:: RECORDS FOR THIS TASK ::

======

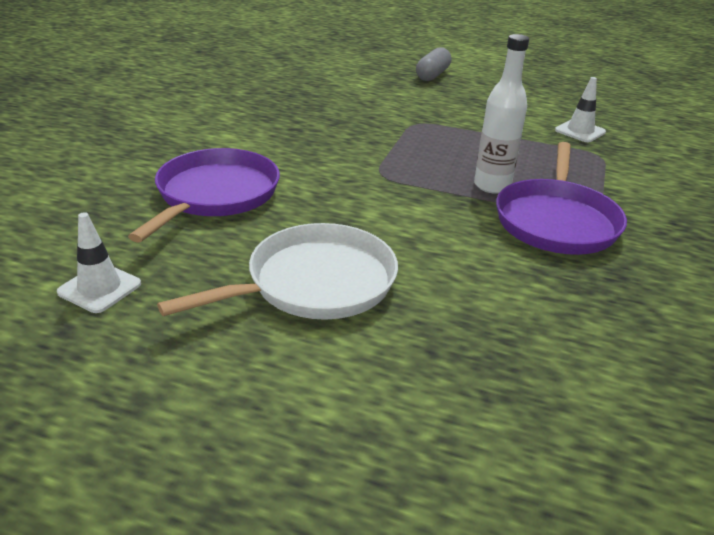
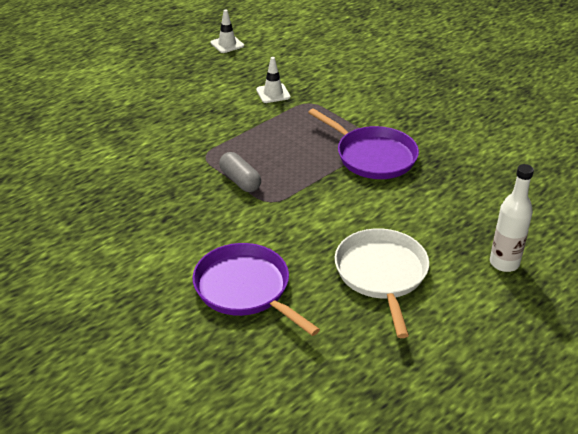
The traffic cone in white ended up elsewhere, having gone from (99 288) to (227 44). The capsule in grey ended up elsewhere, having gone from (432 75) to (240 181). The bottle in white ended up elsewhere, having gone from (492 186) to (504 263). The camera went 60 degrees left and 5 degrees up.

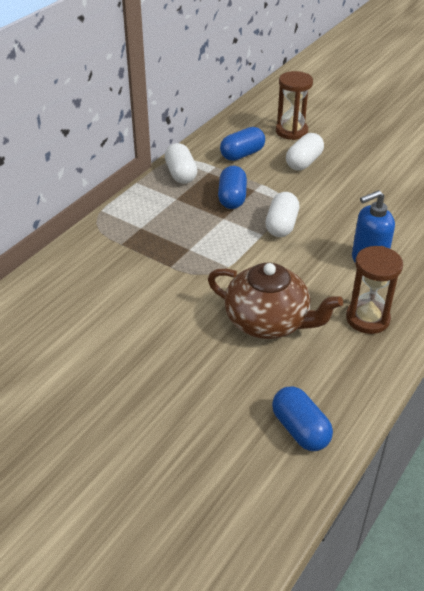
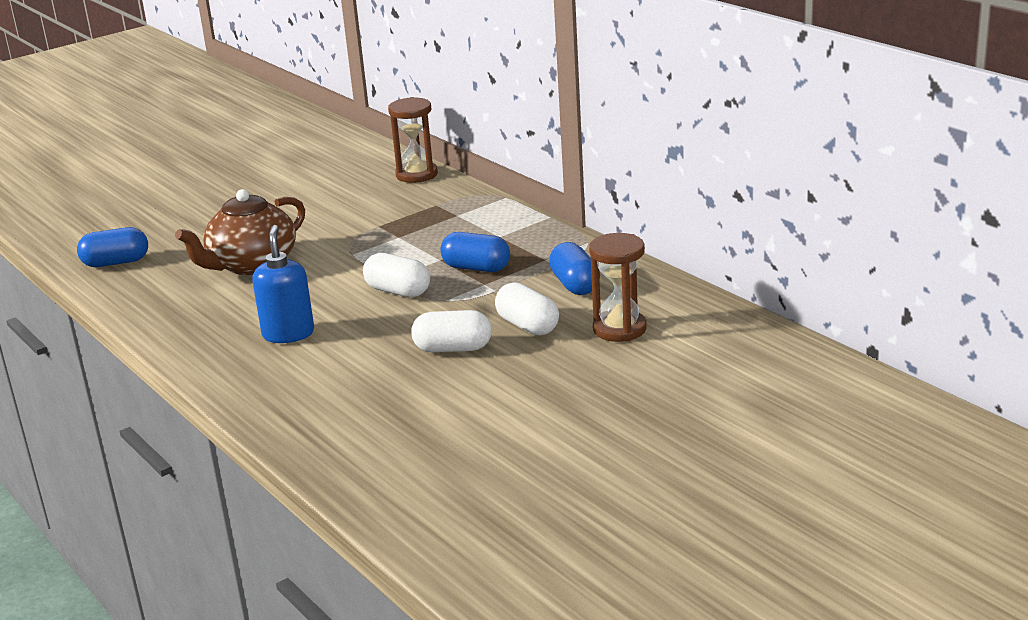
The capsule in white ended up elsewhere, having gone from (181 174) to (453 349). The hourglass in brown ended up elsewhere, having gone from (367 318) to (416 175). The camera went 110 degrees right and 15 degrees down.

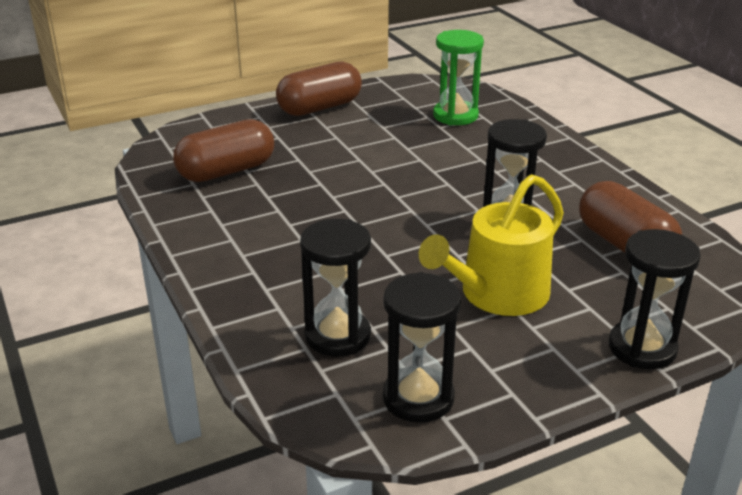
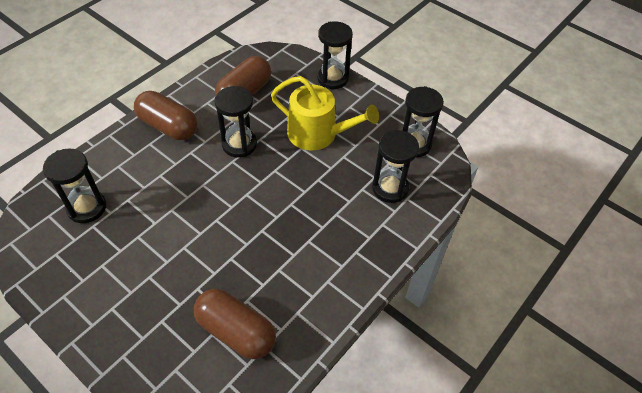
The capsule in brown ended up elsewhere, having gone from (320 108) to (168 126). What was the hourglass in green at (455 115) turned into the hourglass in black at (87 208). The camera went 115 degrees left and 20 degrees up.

======

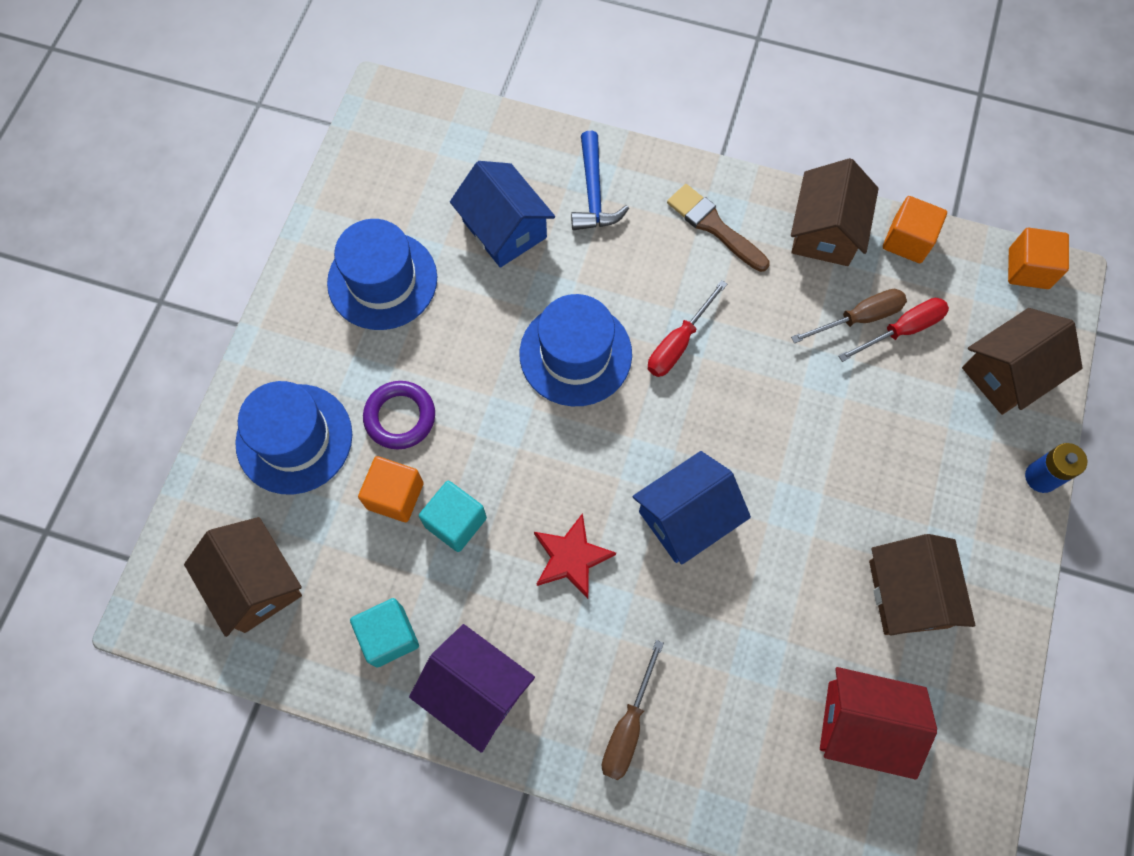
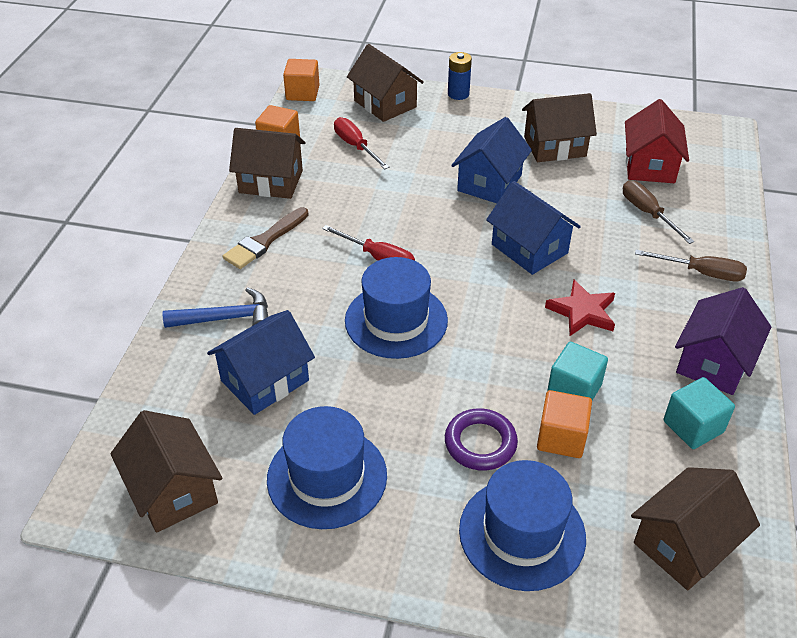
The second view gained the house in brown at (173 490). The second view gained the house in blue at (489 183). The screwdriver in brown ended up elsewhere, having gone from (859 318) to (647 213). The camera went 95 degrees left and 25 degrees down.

======

:: WHAT TO DO ::
Among the records above, find each line containing the string "down" and copy it.

:: THE ANSWER ::
The capsule in white ended up elsewhere, having gone from (181 174) to (453 349). The hourglass in brown ended up elsewhere, having gone from (367 318) to (416 175). The camera went 110 degrees right and 15 degrees down.
The second view gained the house in brown at (173 490). The second view gained the house in blue at (489 183). The screwdriver in brown ended up elsewhere, having gone from (859 318) to (647 213). The camera went 95 degrees left and 25 degrees down.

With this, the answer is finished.